- What you should do
Copy all records precisely, apart from the pictures.

Supplied records Block Start

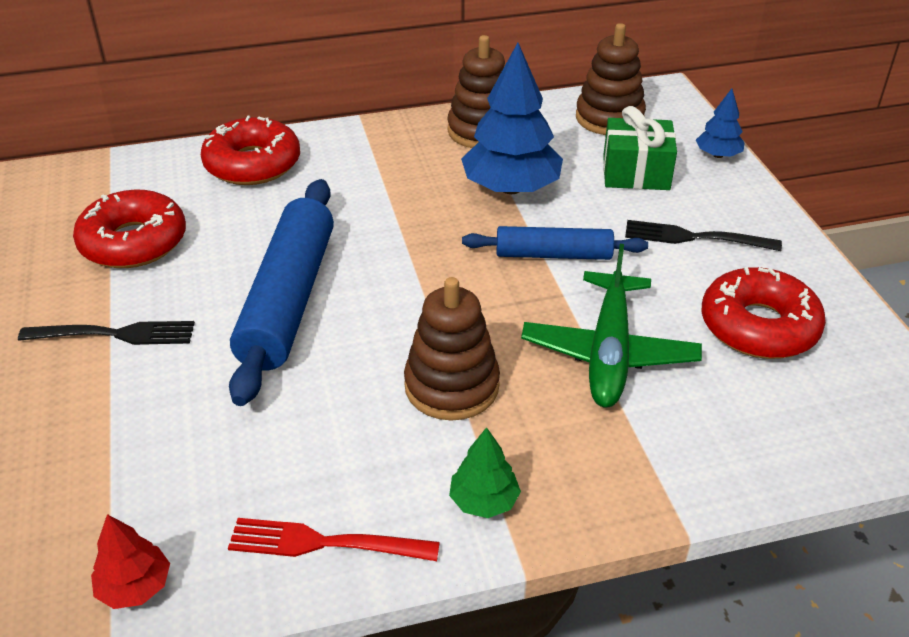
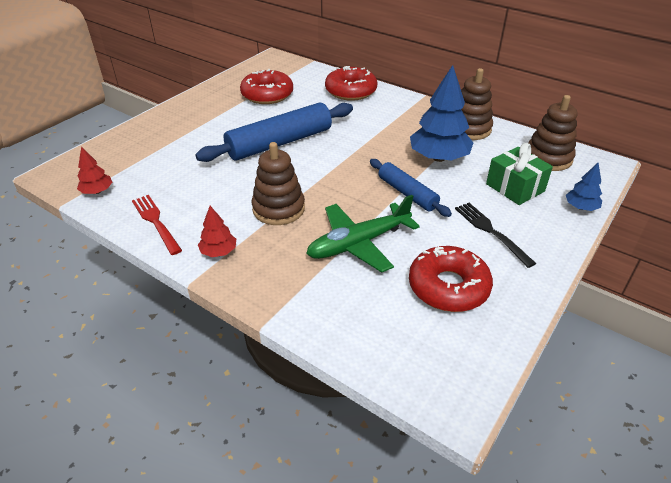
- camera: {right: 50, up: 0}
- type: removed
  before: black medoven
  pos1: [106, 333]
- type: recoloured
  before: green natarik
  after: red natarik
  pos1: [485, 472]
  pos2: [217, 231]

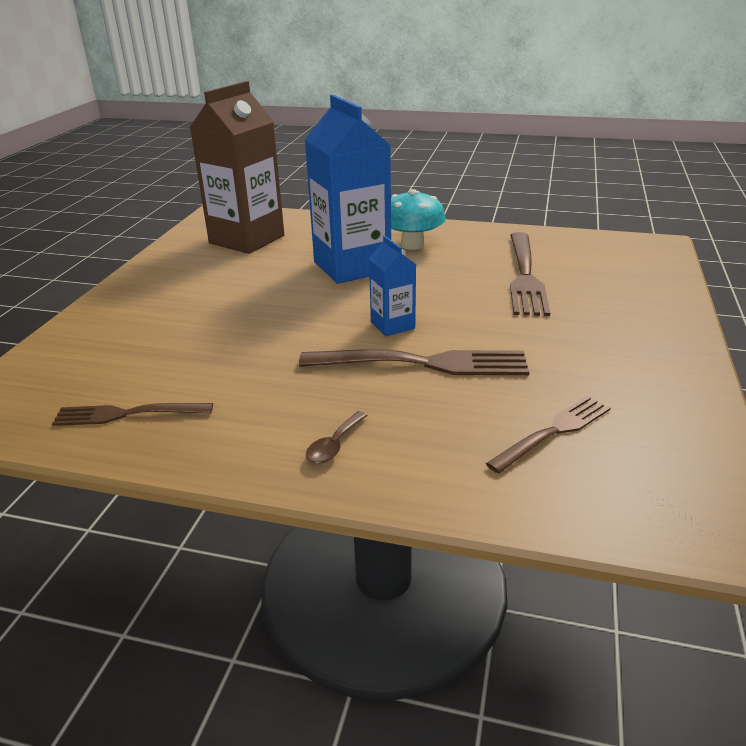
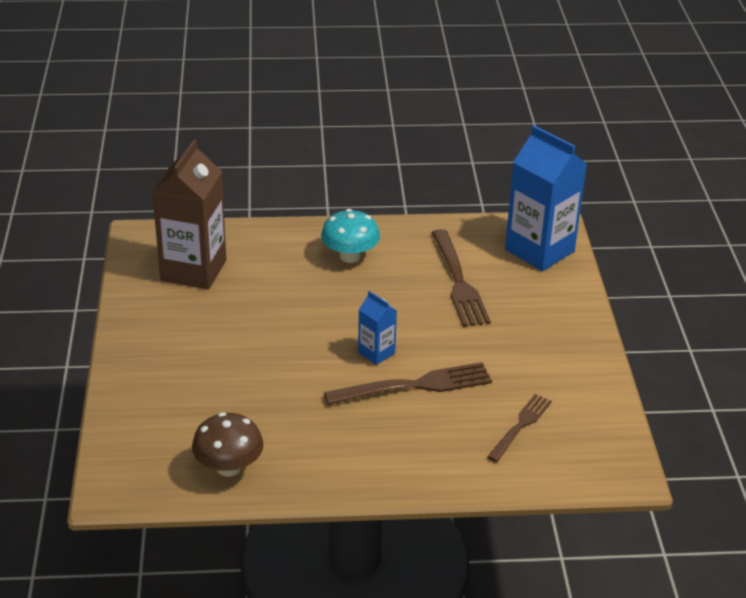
- camera: {right: -20, up: 5}
- type: removed
  before: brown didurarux
  pos1: [337, 437]
- type: moved
  before: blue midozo
  pos1: [348, 189]
  pos2: [546, 198]
- type: replaced
  before: brown medoven
  after: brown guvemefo
  pos1: [132, 414]
  pos2: [228, 444]

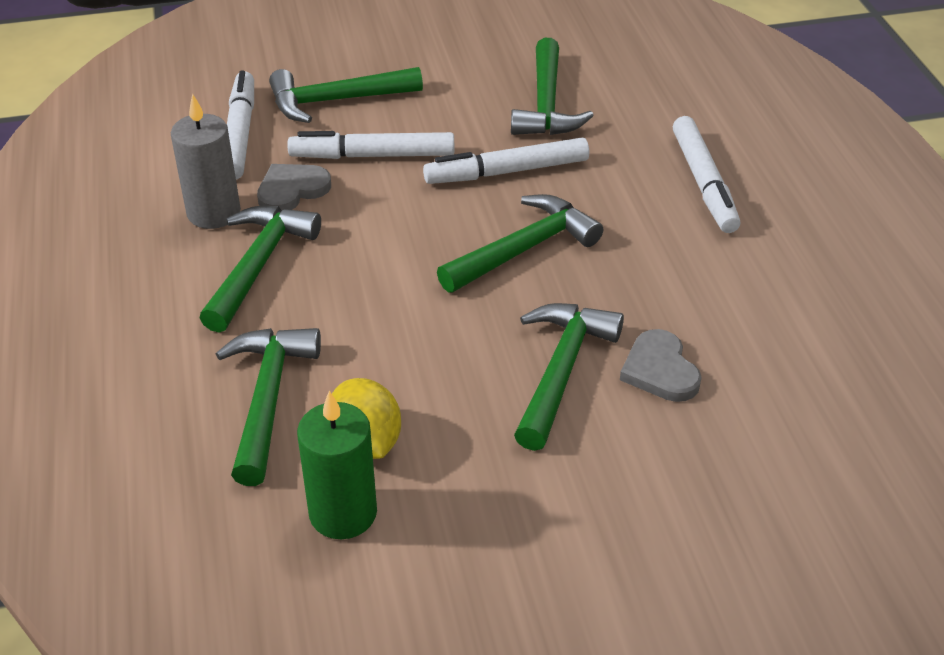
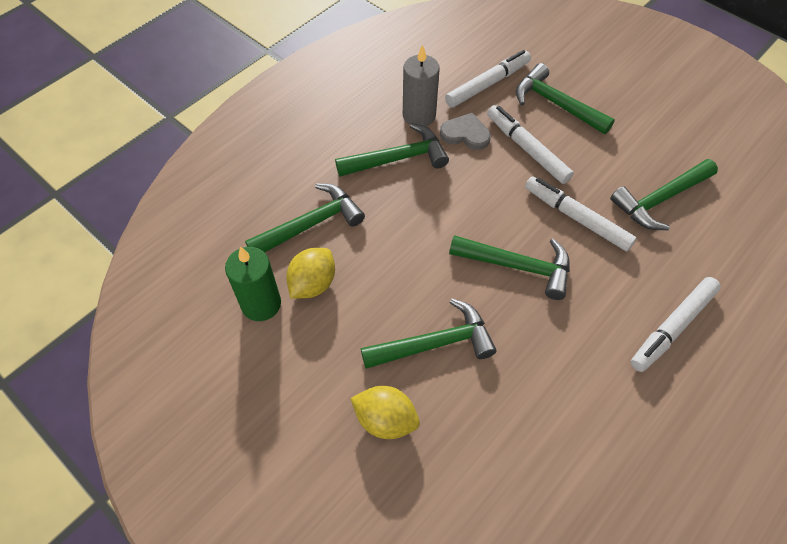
- camera: {right: 55, up: 15}
- type: removed
  before: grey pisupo
  pos1: [661, 365]
- type: added
  after: yellow gumozu
  pos2: [385, 412]

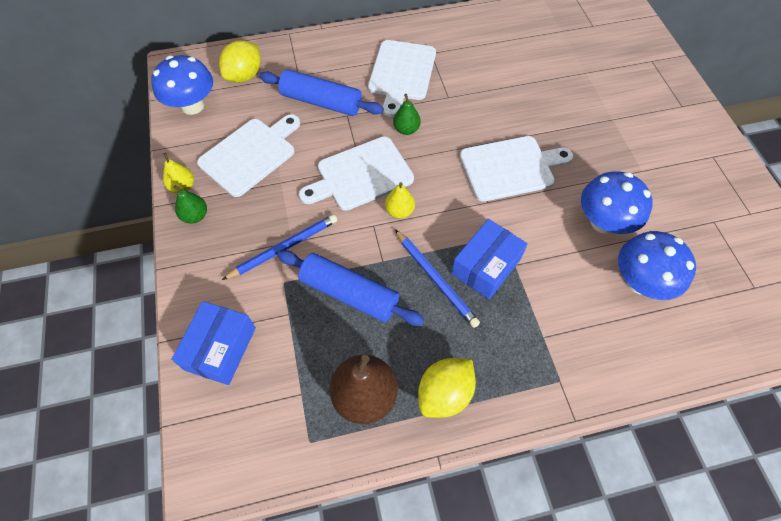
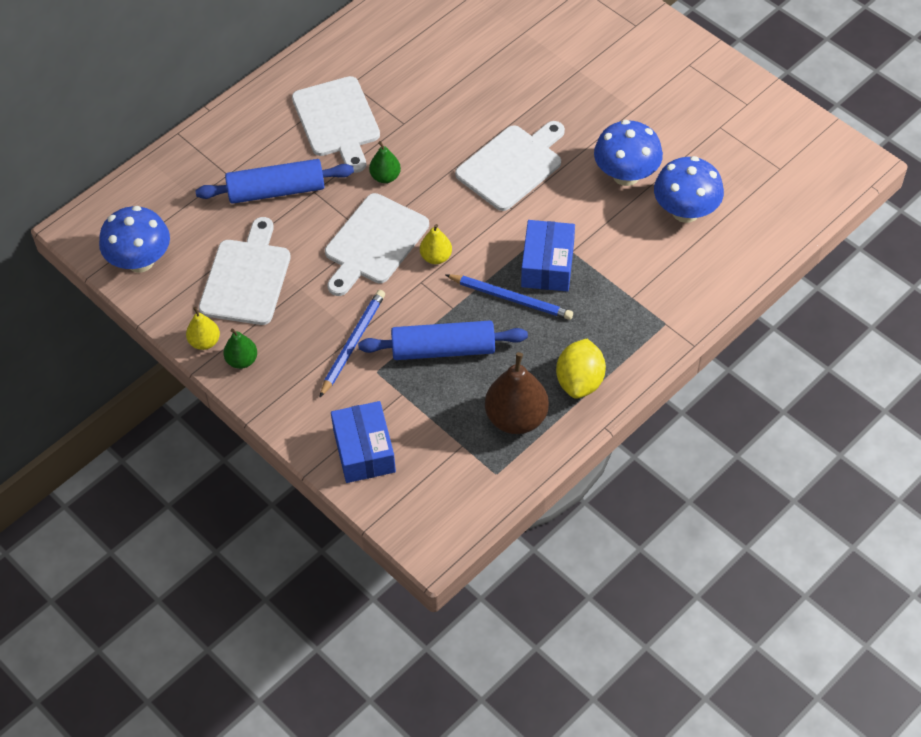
- camera: {right: -30, up: -5}
- type: removed
  before: yellow gumozu
  pos1: [240, 61]

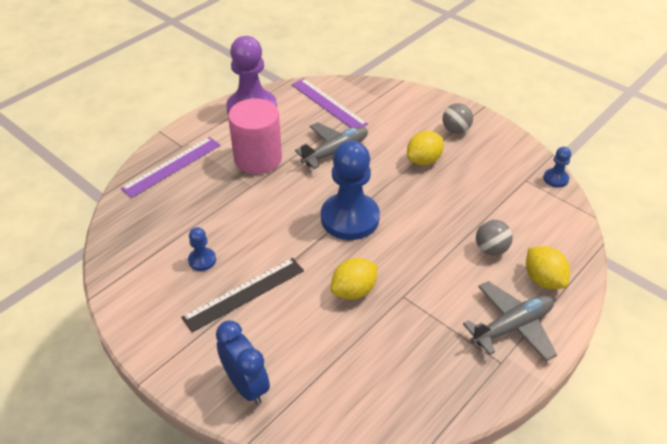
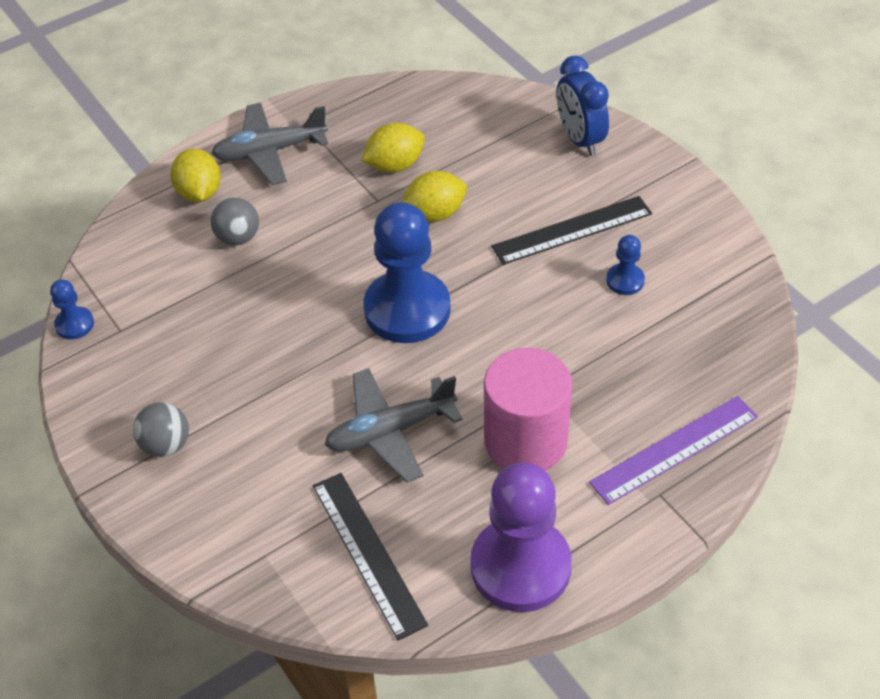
- camera: {right: -165, up: 5}
- type: moved
  before: yellow gumozu
  pos1: [425, 148]
  pos2: [393, 147]
- type: recoloured
  before: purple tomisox
  after: black tomisox
  pos1: [329, 103]
  pos2: [370, 556]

Supplied records Block End

- The answer
- camera: {right: 50, up: 0}
- type: removed
  before: black medoven
  pos1: [106, 333]
- type: recoloured
  before: green natarik
  after: red natarik
  pos1: [485, 472]
  pos2: [217, 231]

- camera: {right: -20, up: 5}
- type: removed
  before: brown didurarux
  pos1: [337, 437]
- type: moved
  before: blue midozo
  pos1: [348, 189]
  pos2: [546, 198]
- type: replaced
  before: brown medoven
  after: brown guvemefo
  pos1: [132, 414]
  pos2: [228, 444]

- camera: {right: 55, up: 15}
- type: removed
  before: grey pisupo
  pos1: [661, 365]
- type: added
  after: yellow gumozu
  pos2: [385, 412]

- camera: {right: -30, up: -5}
- type: removed
  before: yellow gumozu
  pos1: [240, 61]

- camera: {right: -165, up: 5}
- type: moved
  before: yellow gumozu
  pos1: [425, 148]
  pos2: [393, 147]
- type: recoloured
  before: purple tomisox
  after: black tomisox
  pos1: [329, 103]
  pos2: [370, 556]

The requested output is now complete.